### Activity:
Please restate the entries verbatim. The copy should hold no pictures.

———

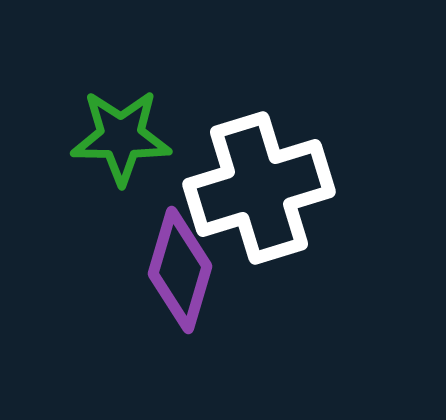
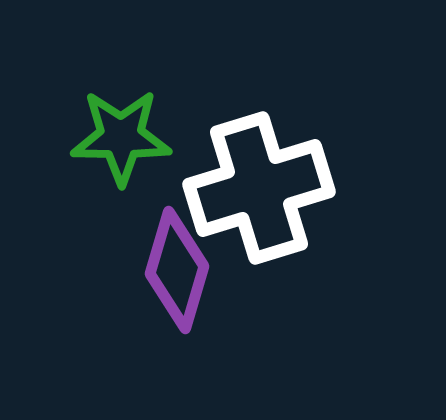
purple diamond: moved 3 px left
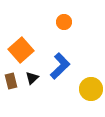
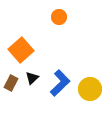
orange circle: moved 5 px left, 5 px up
blue L-shape: moved 17 px down
brown rectangle: moved 2 px down; rotated 42 degrees clockwise
yellow circle: moved 1 px left
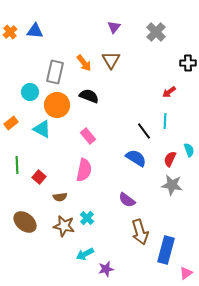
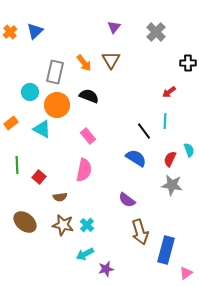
blue triangle: rotated 48 degrees counterclockwise
cyan cross: moved 7 px down
brown star: moved 1 px left, 1 px up
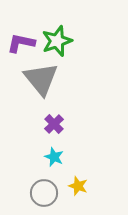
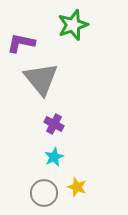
green star: moved 16 px right, 16 px up
purple cross: rotated 18 degrees counterclockwise
cyan star: rotated 24 degrees clockwise
yellow star: moved 1 px left, 1 px down
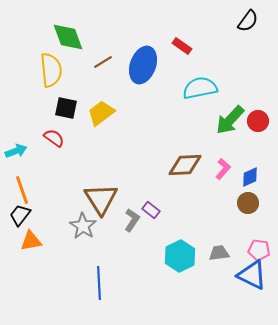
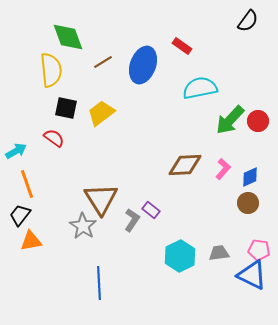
cyan arrow: rotated 10 degrees counterclockwise
orange line: moved 5 px right, 6 px up
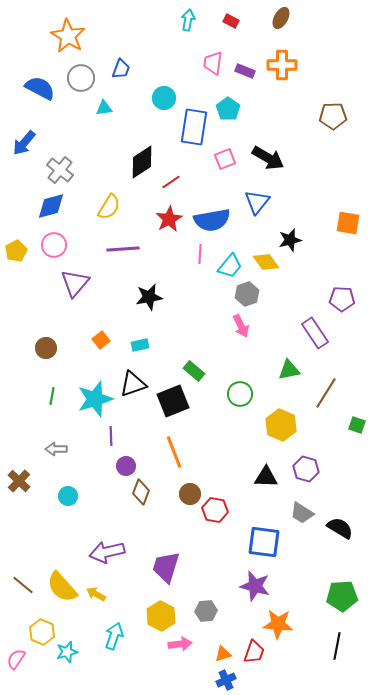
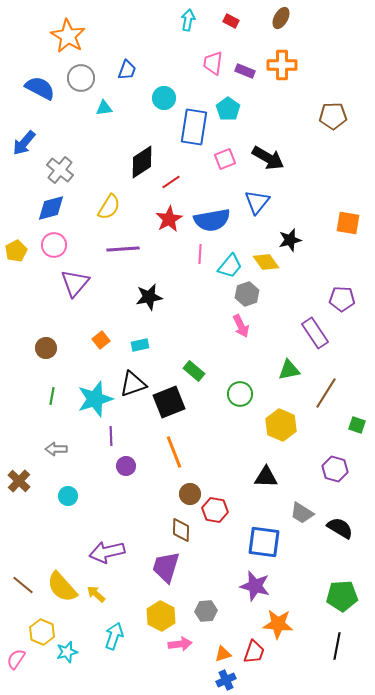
blue trapezoid at (121, 69): moved 6 px right, 1 px down
blue diamond at (51, 206): moved 2 px down
black square at (173, 401): moved 4 px left, 1 px down
purple hexagon at (306, 469): moved 29 px right
brown diamond at (141, 492): moved 40 px right, 38 px down; rotated 20 degrees counterclockwise
yellow arrow at (96, 594): rotated 12 degrees clockwise
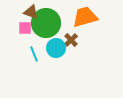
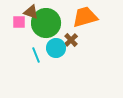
pink square: moved 6 px left, 6 px up
cyan line: moved 2 px right, 1 px down
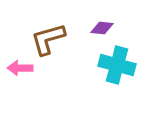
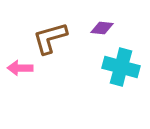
brown L-shape: moved 2 px right, 1 px up
cyan cross: moved 4 px right, 2 px down
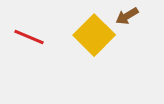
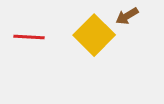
red line: rotated 20 degrees counterclockwise
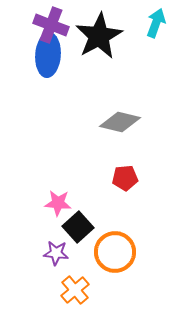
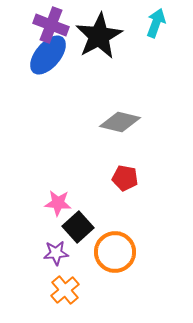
blue ellipse: rotated 36 degrees clockwise
red pentagon: rotated 15 degrees clockwise
purple star: rotated 10 degrees counterclockwise
orange cross: moved 10 px left
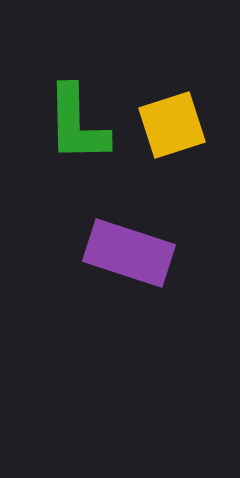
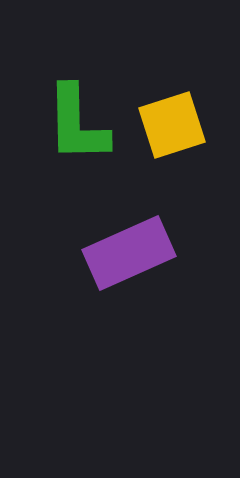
purple rectangle: rotated 42 degrees counterclockwise
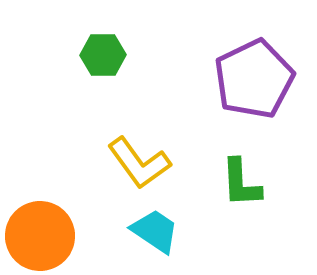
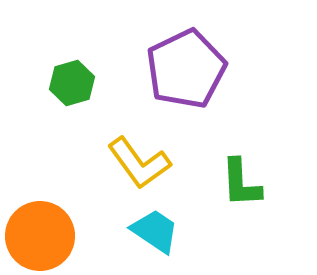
green hexagon: moved 31 px left, 28 px down; rotated 15 degrees counterclockwise
purple pentagon: moved 68 px left, 10 px up
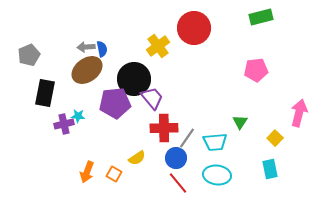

———

### Task result:
purple diamond: moved 3 px left
orange circle: moved 5 px left, 5 px up
blue L-shape: moved 17 px down
brown rectangle: moved 2 px down; rotated 42 degrees clockwise
yellow circle: moved 1 px left
blue triangle: rotated 48 degrees counterclockwise
cyan cross: moved 7 px down
brown star: moved 1 px left, 1 px up
green star: moved 16 px right, 16 px up
purple cross: rotated 18 degrees counterclockwise
cyan star: rotated 24 degrees clockwise
yellow star: moved 1 px left, 1 px down
cyan arrow: rotated 10 degrees counterclockwise
orange line: moved 5 px right, 6 px up
blue trapezoid at (121, 69): moved 6 px right, 1 px down
blue diamond at (51, 206): moved 2 px down
black square at (173, 401): moved 4 px left, 1 px down
purple hexagon at (306, 469): moved 29 px right
brown diamond at (141, 492): moved 40 px right, 38 px down; rotated 20 degrees counterclockwise
yellow arrow at (96, 594): rotated 12 degrees clockwise
pink square: moved 6 px left, 6 px up
cyan line: moved 2 px right, 1 px down
brown L-shape: moved 2 px right, 1 px up
cyan cross: moved 4 px right, 2 px down
red line: rotated 20 degrees counterclockwise
blue ellipse: rotated 36 degrees clockwise
red pentagon: rotated 15 degrees clockwise
purple star: rotated 10 degrees counterclockwise
orange cross: moved 10 px left
purple rectangle: rotated 42 degrees counterclockwise
green hexagon: moved 31 px left, 28 px down; rotated 15 degrees counterclockwise
purple pentagon: moved 68 px left, 10 px up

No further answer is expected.